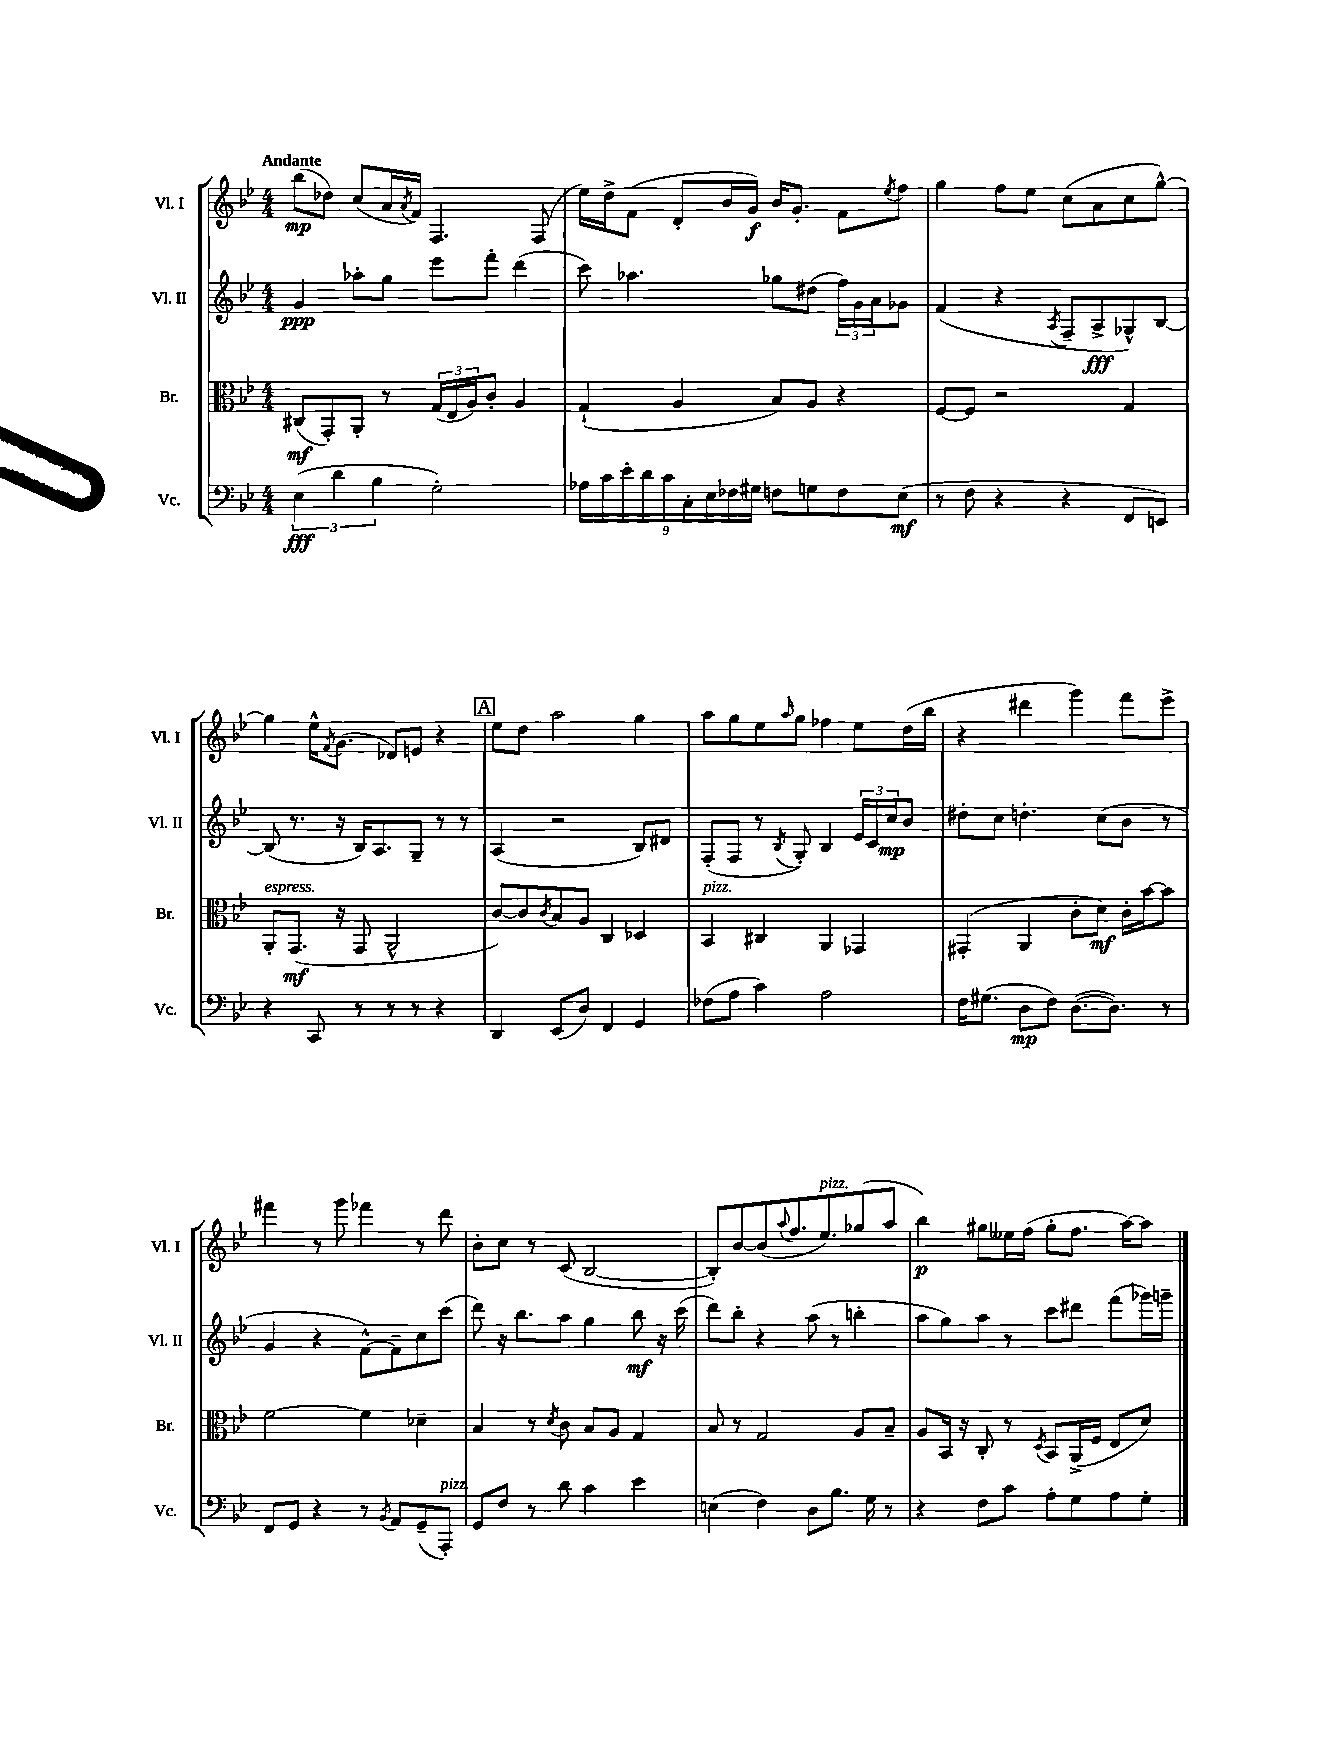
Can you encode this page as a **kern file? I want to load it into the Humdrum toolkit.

**kern	**kern	**kern	**kern
*staff4	*staff3	*staff2	*staff1
*clefF4	*clefC3	*clefG2	*clefG2
*k[b-e-]	*k[b-e-]	*k[b-e-]	*k[b-e-]
*M4/4	*M4/4	*M4/4	*M4/4
(6E-	(8C#	4g	(8bb-
.	8GG')	.	8dd-)
6d	.	.	.
.	8AA'	8aa-'	(8cc
6B-	.	.	.
.	8r	8gg	16a
.	.	.	8qa
.	.	.	16f)
2G')	(24G	8eee-	4.F
.	24E-	.	.
.	24A)	.	.
.	8c'	8fff'	.
.	4A	(4ddd	.
.	.	.	(8F
=	=	=	=
18A-	(4G`	8ccc)	16ee-)
18c	.	.	.
.	.	.	16dd^
18e-'	.	.	.
.	.	4.aa-	(8f
18d	.	.	.
18c	.	.	.
.	4A	.	8d'
18C'	.	.	.
18E-	.	.	.
.	.	.	16b-
18F-	.	.	.
.	.	.	16g)
18G#	.	.	.
8F	8B-)	8gg-	16b-
.	.	.	8.g'
8G	8A	(8dd#	.
8F	4r	24ff)	8f
.	.	24g	.
.	.	24a	.
.	.	.	8qee-
(8E-	.	8g-	8ff
=	=	=	=
8r	[8F	(4f	4gg
8F	8F]	.	.
4r	2r	4r	8ff
.	.	.	8ee-
.	.	8qA	.
4r	.	8F~	(8cc
.	.	8A^	8a
8FF	4G	8G-^^)	8cc
8EE)	.	[8B-	[8gg^^)
=	=	=	=
4r	8AA'	(8B-]	4gg]
.	(8.GG	8.r	.
8CC	.	.	16ee-^^
.	.	.	8qf
.	16r	16r	(8.g
8r	8GG	16B-)	.
.	.	8.A	.
8r	2AA^^	.	8d-)
8r	.	8G~	8e
4r	.	8r	4r
.	.	8r	.
=	=	=	=
4DD	[8c)	(4A	8ee-
.	8c]	.	8dd
.	8qc	.	.
(8EE-	8B-	2r	2aa
8D)	8A	.	.
4FF	4C	.	.
4GG	4D-	8B-)	4gg
.	.	8d#	.
=	=	=	=
(8F-	4BB-	(8F'	8aa
8A	.	8F	8gg
4c)	4C#	8r	8ee-
.	.	8qB-	16qqaa
.	.	8G')	8gg
2A	4AA	4B-	4ff-
.	4GG-	24e-	8ee-
.	.	24c	.
.	.	24cc	.
.	.	8b-	(16dd
.	.	.	16bb-
=	=	=	=
16F	(4GG#'	8dd#'	4r
(8.G#	.	.	.
.	.	8cc	.
8D	4AA	4.dd'	4ddd#
8F)	.	.	.
([8.D	8c'	.	4ggg)
.	8d)	(8cc	.
8.D])	.	.	.
.	16c'	8b-	8fff
.	[16b-	.	.
8r	8b-]	8r	8eee-^
=	=	=	=
8FF	[2f	4g	4fff#
8GG	.	.	.
4r	.	4r	8r
.	.	.	8ggg
8r	4f]	[8f^^)	4fff-
8qBB-	.	.	.
8AA	.	8f~]	.
(8GG~	4d-~	8cc	8r
8AAA')	.	(8ccc	8ddd
=	=	=	=
8GG	4B-	8ddd)	8b-'
8F	.	16r	8cc
.	.	8.bb-	.
8r	8r	.	8r
.	8qd	.	.
8d	8c	8aa	(8c
4c	8B-	4gg	[2B-
.	8A	.	.
4e-	4G	8bb-	.
.	.	16r	.
.	.	(16ccc	.
=	=	=	=
(4E	8B-	8ddd)	8B-'])
.	8r	8bb-'	[8b-
4F)	2G	4r	(8b-]
.	.	.	8qqaa
.	.	.	8.ff
8D	.	(8aa	.
.	.	.	8.ee-)
8.B-	.	8r	.
.	8A	4bb'	(8gg-
16G	.	.	.
8r	8B-~	.	8aa
=	=	=	=
4r	8A	8aa	4bb-)
.	16BB-	8gg)	.
.	16r	.	.
8F	8C'	8aa	8gg#
8c	8r	8r	16ee--
.	.	.	(16ff
.	8qD	.	.
8A'	8BB-	8ccc	8gg#'
8G	(16AA^	8ddd#	8.ff
.	16F	.	.
8A	8E-	(8fff	.
.	.	.	[16aa)
8G'	8d)	16ggg-)	8aa]
.	.	16ggg~	.
==	==	==	==
*-	*-	*-	*-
※ ※ ※
=== Exercise requirements ===
List each line in the items above that contains the string "kern".

=== Solution for this task ===
Can you encode this page as a **kern file? I want to load it into the Humdrum toolkit.
**kern	**kern	**kern	**kern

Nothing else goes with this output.